%%

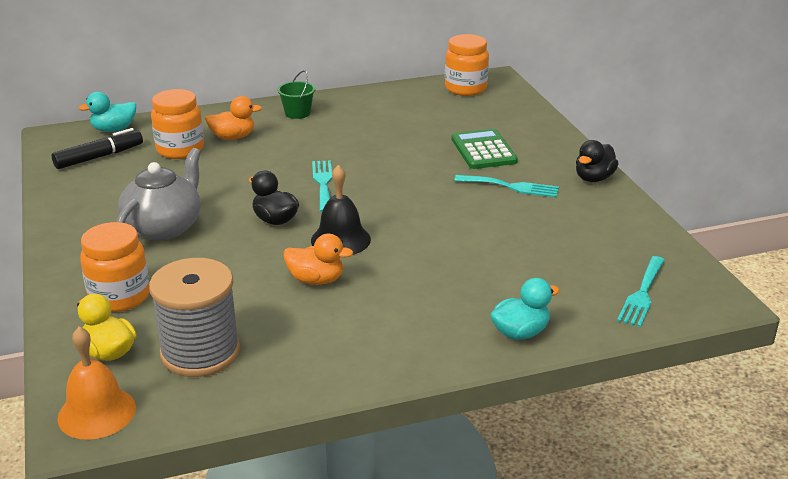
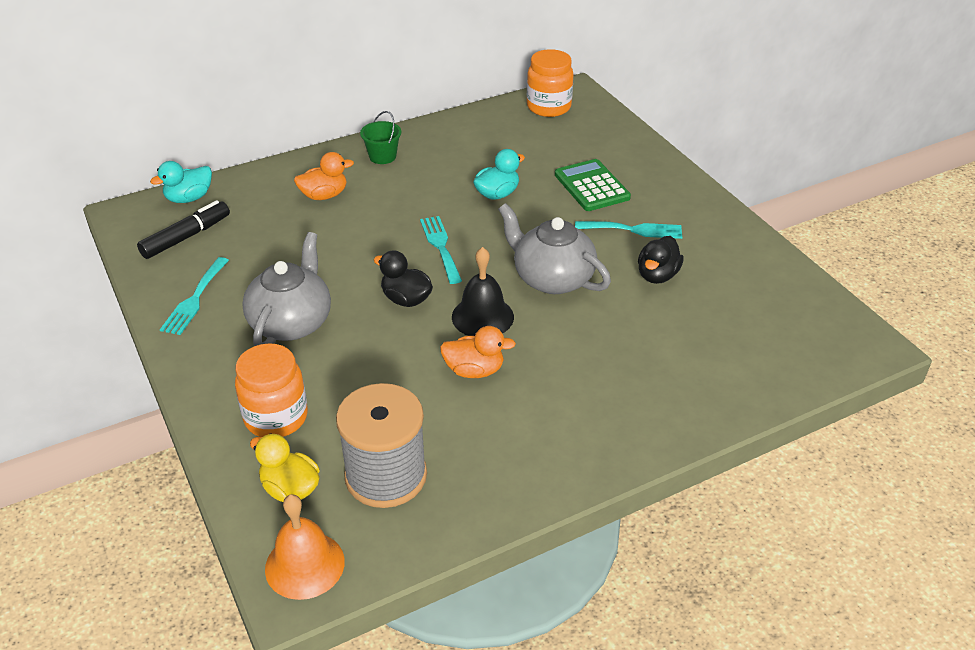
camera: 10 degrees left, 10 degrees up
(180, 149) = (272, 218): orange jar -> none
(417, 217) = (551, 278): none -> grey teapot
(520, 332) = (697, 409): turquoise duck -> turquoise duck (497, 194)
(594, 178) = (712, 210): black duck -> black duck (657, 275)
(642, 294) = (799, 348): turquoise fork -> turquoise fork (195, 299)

%%
%%

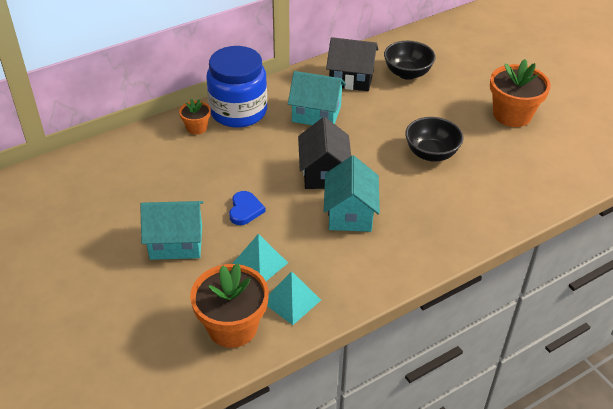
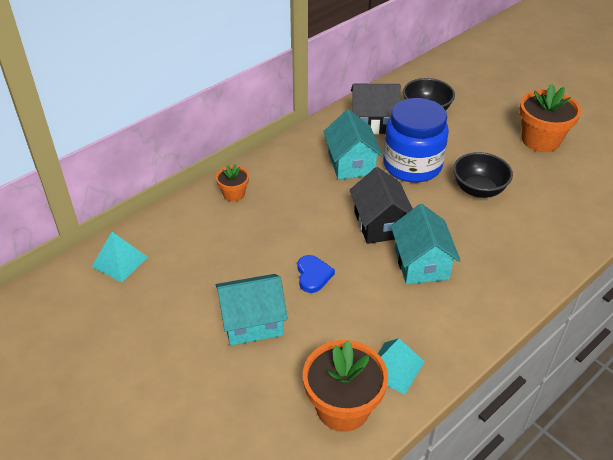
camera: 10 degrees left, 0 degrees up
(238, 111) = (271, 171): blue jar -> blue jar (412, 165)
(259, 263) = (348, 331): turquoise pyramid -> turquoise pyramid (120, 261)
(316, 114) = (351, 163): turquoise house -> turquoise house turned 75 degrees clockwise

%%
%%

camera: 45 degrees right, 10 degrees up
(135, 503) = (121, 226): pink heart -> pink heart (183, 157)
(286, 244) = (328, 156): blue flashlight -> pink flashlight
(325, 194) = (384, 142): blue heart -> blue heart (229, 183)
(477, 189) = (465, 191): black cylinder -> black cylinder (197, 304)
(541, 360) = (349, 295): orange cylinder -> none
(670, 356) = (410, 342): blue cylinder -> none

%%

## EXERCISE INSTRUCTIONS:
In the listing above, locate the line containing "camera: 10 degrees left, 10 degrees up" and the line containing "(642, 294) = (799, 348): turquoise". Extract those two lines and every line between them, exactly as written, and only those.

## RESPONSE TO THE TASK:
camera: 10 degrees left, 10 degrees up
(180, 149) = (272, 218): orange jar -> none
(417, 217) = (551, 278): none -> grey teapot
(520, 332) = (697, 409): turquoise duck -> turquoise duck (497, 194)
(594, 178) = (712, 210): black duck -> black duck (657, 275)
(642, 294) = (799, 348): turquoise fork -> turquoise fork (195, 299)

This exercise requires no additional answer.